====== Records ======

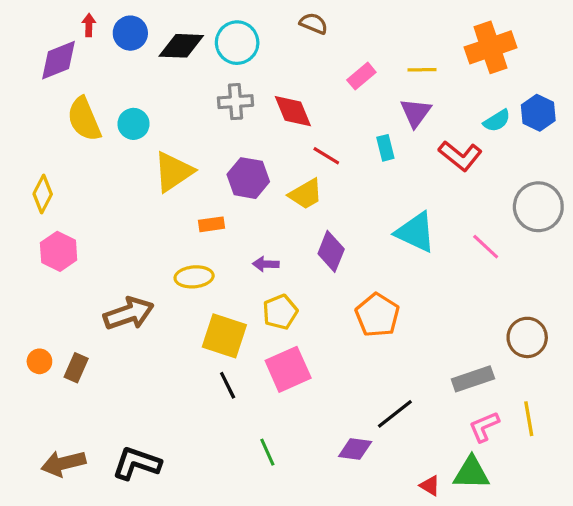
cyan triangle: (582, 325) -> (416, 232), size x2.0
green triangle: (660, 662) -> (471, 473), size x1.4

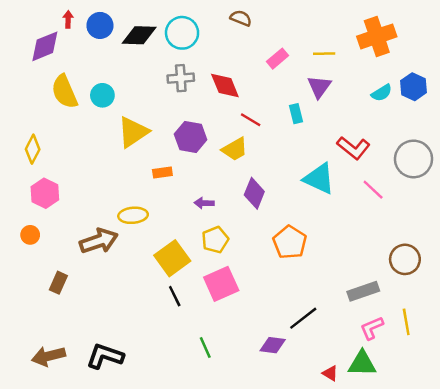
red L-shape: (460, 156) -> (353, 148), moved
yellow ellipse: (194, 277) -> (133, 215), moved
yellow square: (224, 336) -> (172, 258), turned 36
orange circle: (39, 361) -> (30, 235), moved

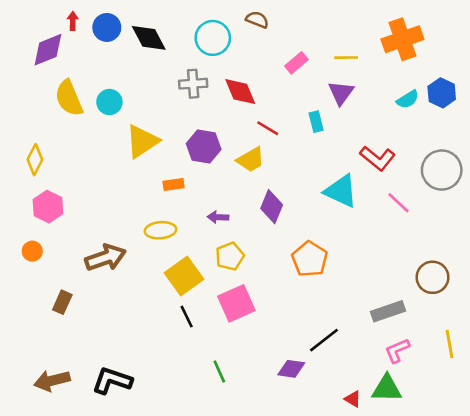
cyan circle: (182, 33) -> (213, 38), moved
black diamond: (139, 35) -> (149, 38), turned 60
yellow ellipse: (133, 215) -> (160, 230), moved
yellow line: (406, 322) -> (450, 344), moved

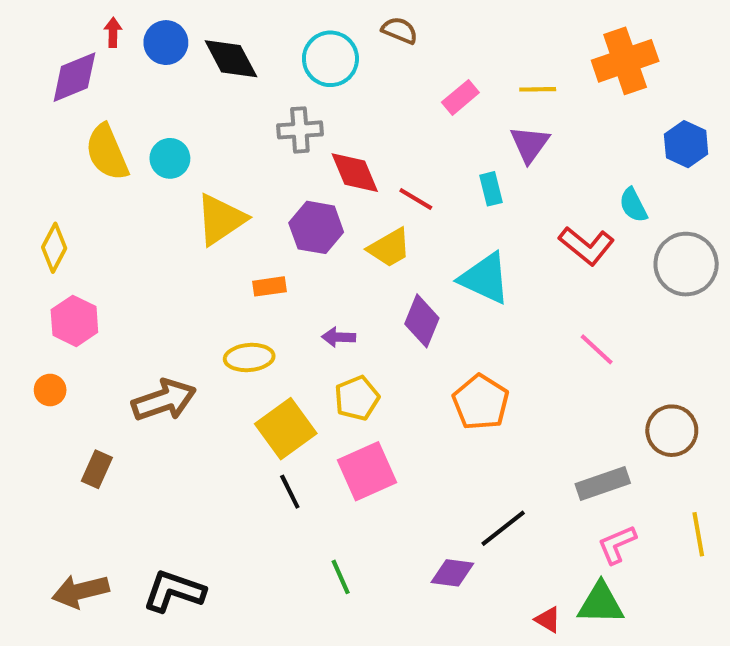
red diamond: (240, 92) -> (355, 173), moved
cyan semicircle: (408, 99) -> (633, 205), moved, turned 95
cyan triangle: (341, 191) -> (485, 278), moved
pink line: (398, 203) -> (597, 349), moved

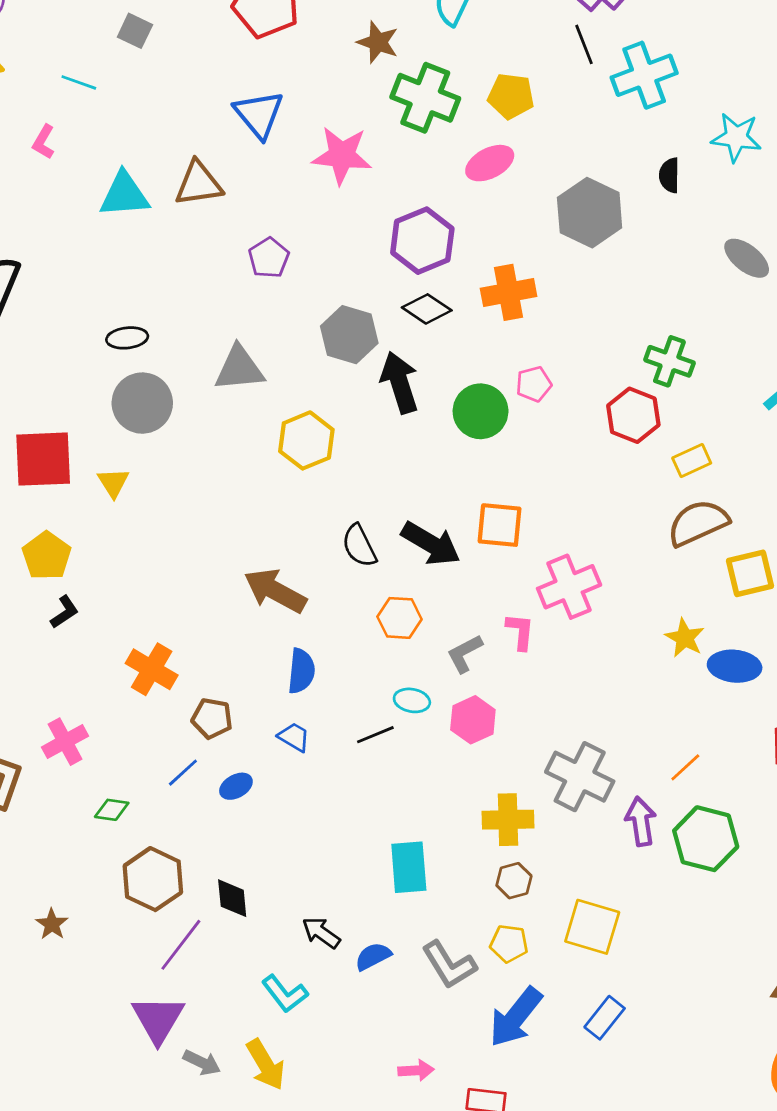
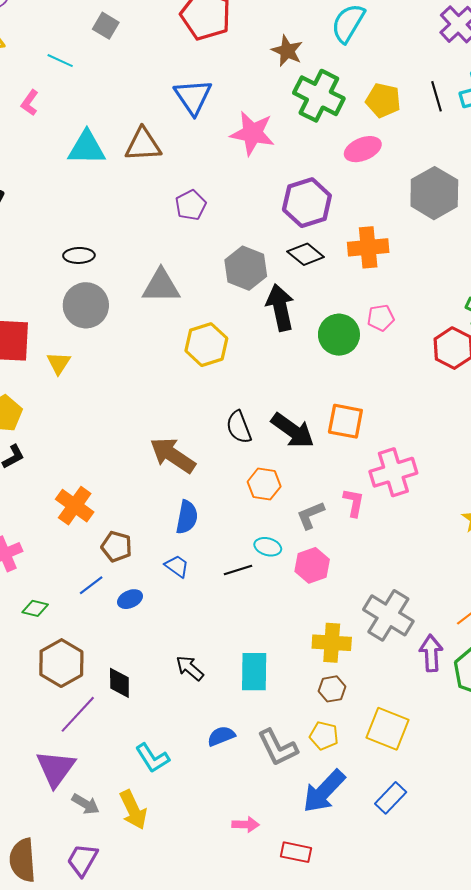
black line: (584, 44) -> (436, 96), moved
black arrow: (321, 933) -> (190, 668), moved

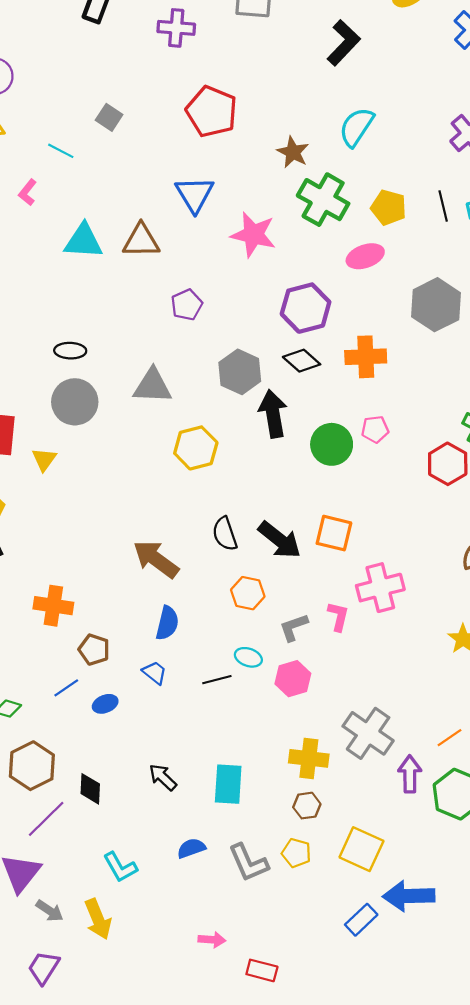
orange cross: (75, 506) -> (53, 606), turned -30
blue arrow: (324, 791) -> (409, 896), moved, turned 42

======

▸ **What you have to do**
Among the lines of the data, which ones contain the word "black"? Show them.

▸ **Answer area**
black diamond: (139, 35) -> (149, 38), turned 60
black line: (584, 44) -> (436, 96), moved
black arrow: (321, 933) -> (190, 668), moved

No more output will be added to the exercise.